◆ The problem ◆
Scan the entries and copy each line where the word "move" is present.

◆ Records shown ◆
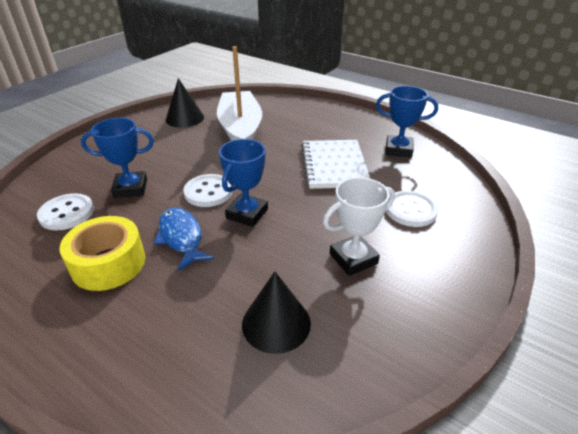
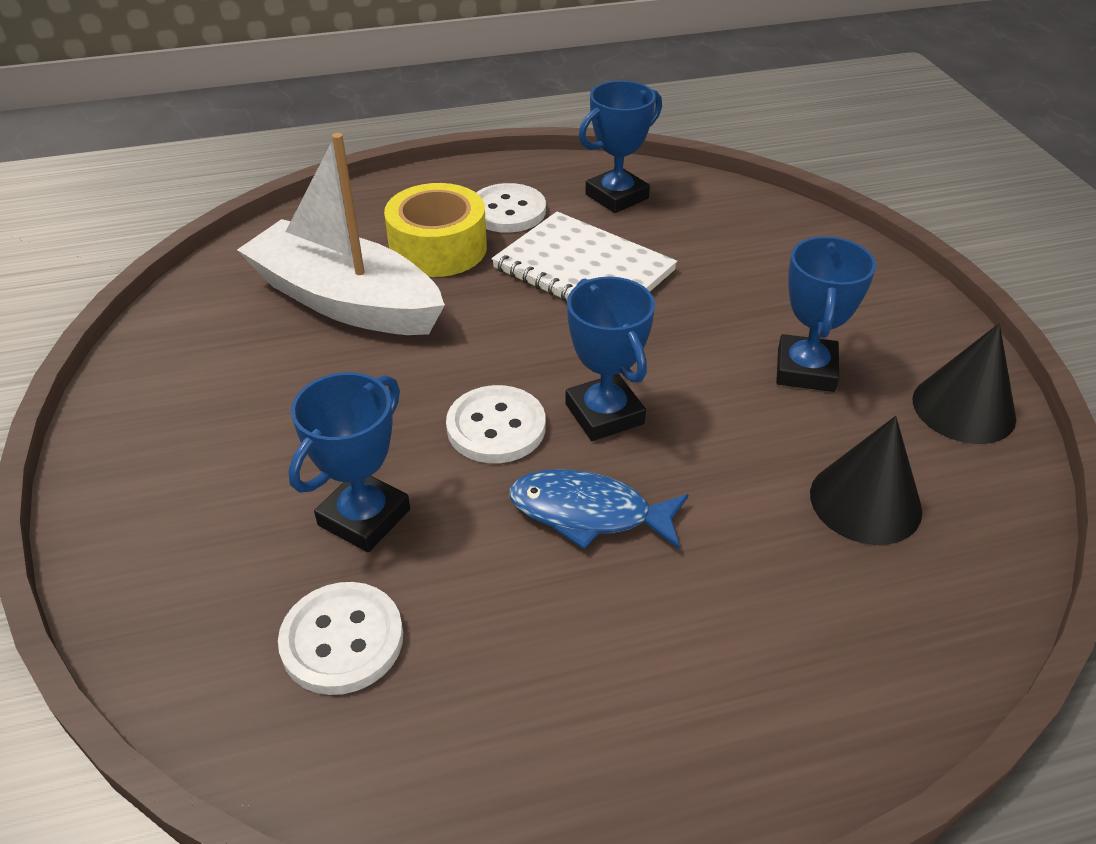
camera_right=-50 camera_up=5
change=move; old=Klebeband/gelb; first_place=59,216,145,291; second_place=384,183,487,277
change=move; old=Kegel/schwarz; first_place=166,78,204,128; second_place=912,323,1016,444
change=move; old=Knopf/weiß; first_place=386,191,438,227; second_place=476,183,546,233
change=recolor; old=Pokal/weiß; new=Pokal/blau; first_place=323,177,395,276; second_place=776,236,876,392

◆ Result below ◆
change=move; old=Klebeband/gelb; first_place=59,216,145,291; second_place=384,183,487,277
change=move; old=Kegel/schwarz; first_place=166,78,204,128; second_place=912,323,1016,444
change=move; old=Knopf/weiß; first_place=386,191,438,227; second_place=476,183,546,233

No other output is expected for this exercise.